• _What is required_: Can you output the records below exactly as they are written?

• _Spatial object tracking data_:

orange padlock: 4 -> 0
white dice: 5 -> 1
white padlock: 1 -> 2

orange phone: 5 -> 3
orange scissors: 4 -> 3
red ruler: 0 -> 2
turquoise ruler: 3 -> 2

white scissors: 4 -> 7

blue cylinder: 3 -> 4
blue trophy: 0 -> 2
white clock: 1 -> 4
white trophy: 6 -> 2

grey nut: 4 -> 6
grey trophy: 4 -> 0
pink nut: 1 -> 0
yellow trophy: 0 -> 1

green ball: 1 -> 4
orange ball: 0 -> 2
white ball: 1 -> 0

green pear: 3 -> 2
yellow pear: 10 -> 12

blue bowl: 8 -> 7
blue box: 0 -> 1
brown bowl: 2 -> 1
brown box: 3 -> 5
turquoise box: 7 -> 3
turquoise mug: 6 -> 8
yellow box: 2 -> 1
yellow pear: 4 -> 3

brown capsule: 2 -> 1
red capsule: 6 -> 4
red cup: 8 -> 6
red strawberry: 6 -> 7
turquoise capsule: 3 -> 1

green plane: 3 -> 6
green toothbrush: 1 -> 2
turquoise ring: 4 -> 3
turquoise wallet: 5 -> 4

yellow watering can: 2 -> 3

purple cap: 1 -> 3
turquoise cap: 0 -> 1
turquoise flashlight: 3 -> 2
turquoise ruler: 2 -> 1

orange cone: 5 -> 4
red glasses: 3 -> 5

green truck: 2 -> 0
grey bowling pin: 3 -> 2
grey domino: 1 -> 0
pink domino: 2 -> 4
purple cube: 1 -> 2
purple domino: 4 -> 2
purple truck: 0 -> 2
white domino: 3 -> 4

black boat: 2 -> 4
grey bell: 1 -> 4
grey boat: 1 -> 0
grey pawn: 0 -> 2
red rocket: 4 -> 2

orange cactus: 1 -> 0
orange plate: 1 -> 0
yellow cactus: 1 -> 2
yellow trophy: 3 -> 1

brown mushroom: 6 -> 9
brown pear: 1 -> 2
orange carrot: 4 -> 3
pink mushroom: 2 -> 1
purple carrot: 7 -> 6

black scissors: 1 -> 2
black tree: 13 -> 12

• _Response below_:
orange padlock: 4 -> 0
white dice: 5 -> 1
white padlock: 1 -> 2

orange phone: 5 -> 3
orange scissors: 4 -> 3
red ruler: 0 -> 2
turquoise ruler: 3 -> 2

white scissors: 4 -> 7

blue cylinder: 3 -> 4
blue trophy: 0 -> 2
white clock: 1 -> 4
white trophy: 6 -> 2

grey nut: 4 -> 6
grey trophy: 4 -> 0
pink nut: 1 -> 0
yellow trophy: 0 -> 1

green ball: 1 -> 4
orange ball: 0 -> 2
white ball: 1 -> 0

green pear: 3 -> 2
yellow pear: 10 -> 12

blue bowl: 8 -> 7
blue box: 0 -> 1
brown bowl: 2 -> 1
brown box: 3 -> 5
turquoise box: 7 -> 3
turquoise mug: 6 -> 8
yellow box: 2 -> 1
yellow pear: 4 -> 3

brown capsule: 2 -> 1
red capsule: 6 -> 4
red cup: 8 -> 6
red strawberry: 6 -> 7
turquoise capsule: 3 -> 1

green plane: 3 -> 6
green toothbrush: 1 -> 2
turquoise ring: 4 -> 3
turquoise wallet: 5 -> 4

yellow watering can: 2 -> 3

purple cap: 1 -> 3
turquoise cap: 0 -> 1
turquoise flashlight: 3 -> 2
turquoise ruler: 2 -> 1

orange cone: 5 -> 4
red glasses: 3 -> 5

green truck: 2 -> 0
grey bowling pin: 3 -> 2
grey domino: 1 -> 0
pink domino: 2 -> 4
purple cube: 1 -> 2
purple domino: 4 -> 2
purple truck: 0 -> 2
white domino: 3 -> 4

black boat: 2 -> 4
grey bell: 1 -> 4
grey boat: 1 -> 0
grey pawn: 0 -> 2
red rocket: 4 -> 2

orange cactus: 1 -> 0
orange plate: 1 -> 0
yellow cactus: 1 -> 2
yellow trophy: 3 -> 1

brown mushroom: 6 -> 9
brown pear: 1 -> 2
orange carrot: 4 -> 3
pink mushroom: 2 -> 1
purple carrot: 7 -> 6

black scissors: 1 -> 2
black tree: 13 -> 12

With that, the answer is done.